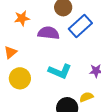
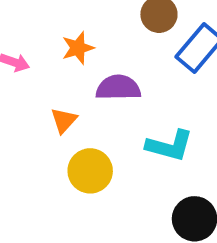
purple semicircle: (49, 33) -> (118, 88), moved

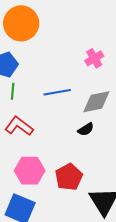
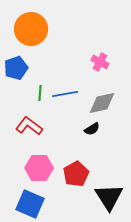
pink cross: (94, 58) -> (100, 62), turned -30
green line: (13, 91) -> (40, 93), moved

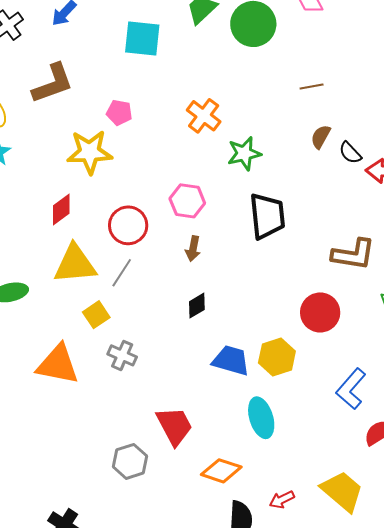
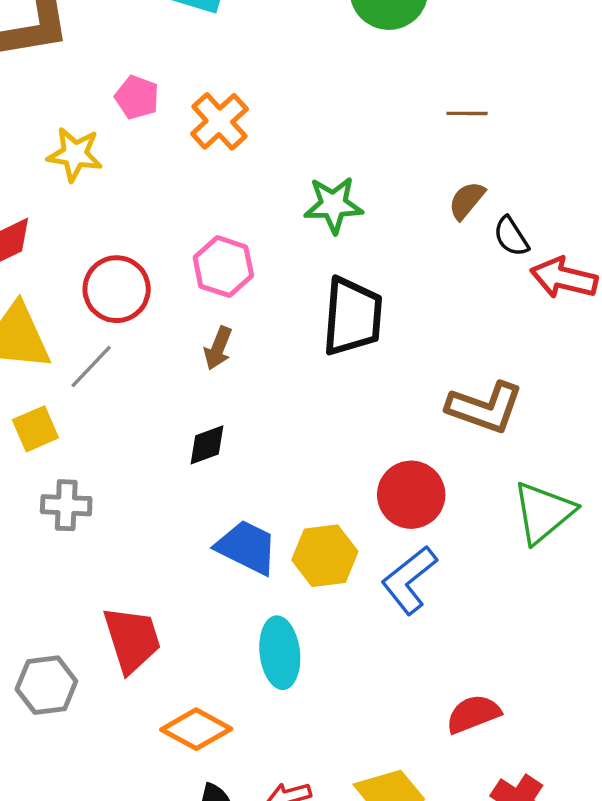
orange cross: (204, 116) -> (219, 121), moved
yellow star: (90, 152) -> (75, 154), size x0.7
gray cross: (122, 355) -> (66, 505), turned -32
blue L-shape: (351, 389) -> (409, 580), moved

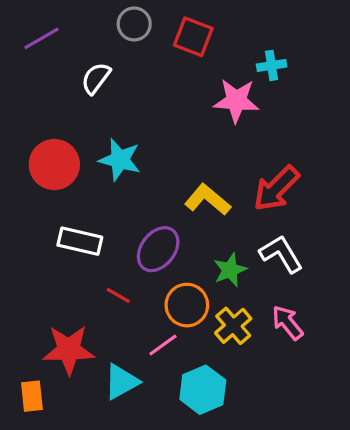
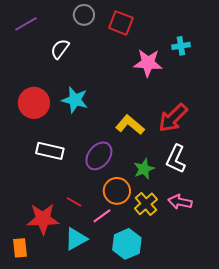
cyan cross: (272, 65) -> (181, 46), moved
white L-shape: (281, 254) -> (176, 159), turned -124
red line: (118, 295) -> (74, 202), moved
pink arrow: (287, 323) -> (180, 202), turned -40

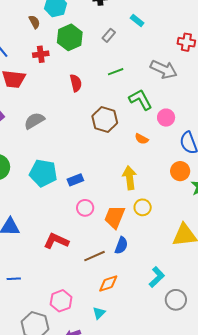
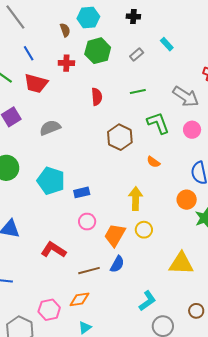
pink circle: (166, 118) -> (192, 130), moved
orange diamond: (108, 283) -> (79, 299), moved

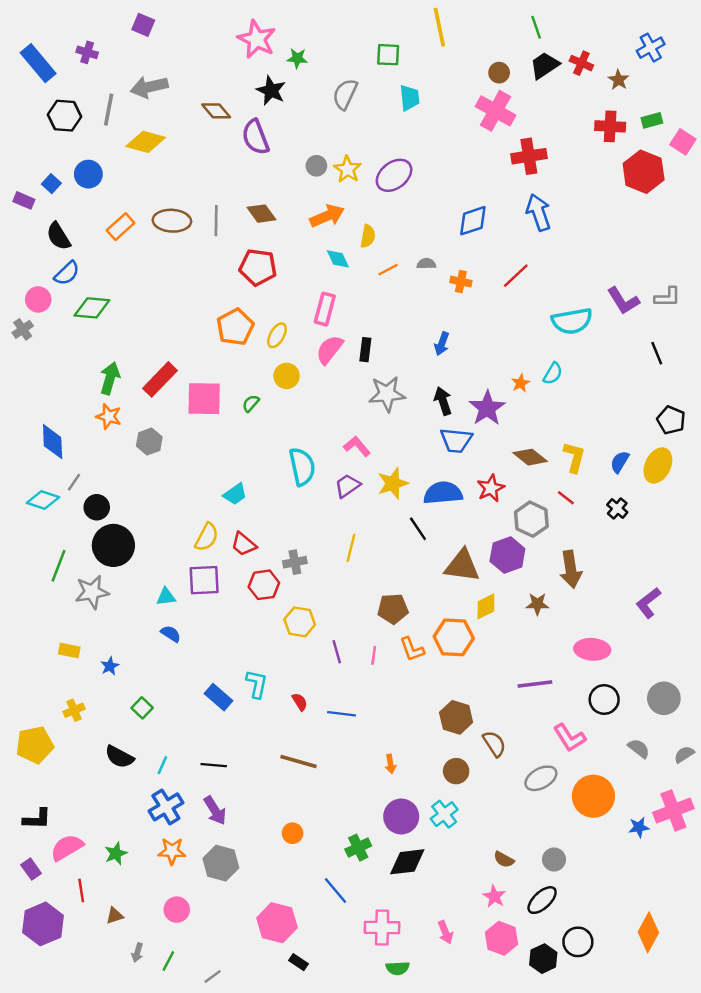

• **Assignment**
Set down, exactly as written, each line from the one that contains "yellow star: (90, 152)" to the last line of the records, but none of the pictures.

• **Answer box**
yellow star: (90, 152) -> (75, 154), size x0.7
gray cross: (122, 355) -> (66, 505), turned -32
blue L-shape: (351, 389) -> (409, 580), moved

cyan cross: (272, 65) -> (181, 46), moved
white L-shape: (281, 254) -> (176, 159), turned -124
red line: (118, 295) -> (74, 202), moved
pink arrow: (287, 323) -> (180, 202), turned -40

pink circle: (166, 118) -> (192, 130), moved
orange diamond: (108, 283) -> (79, 299), moved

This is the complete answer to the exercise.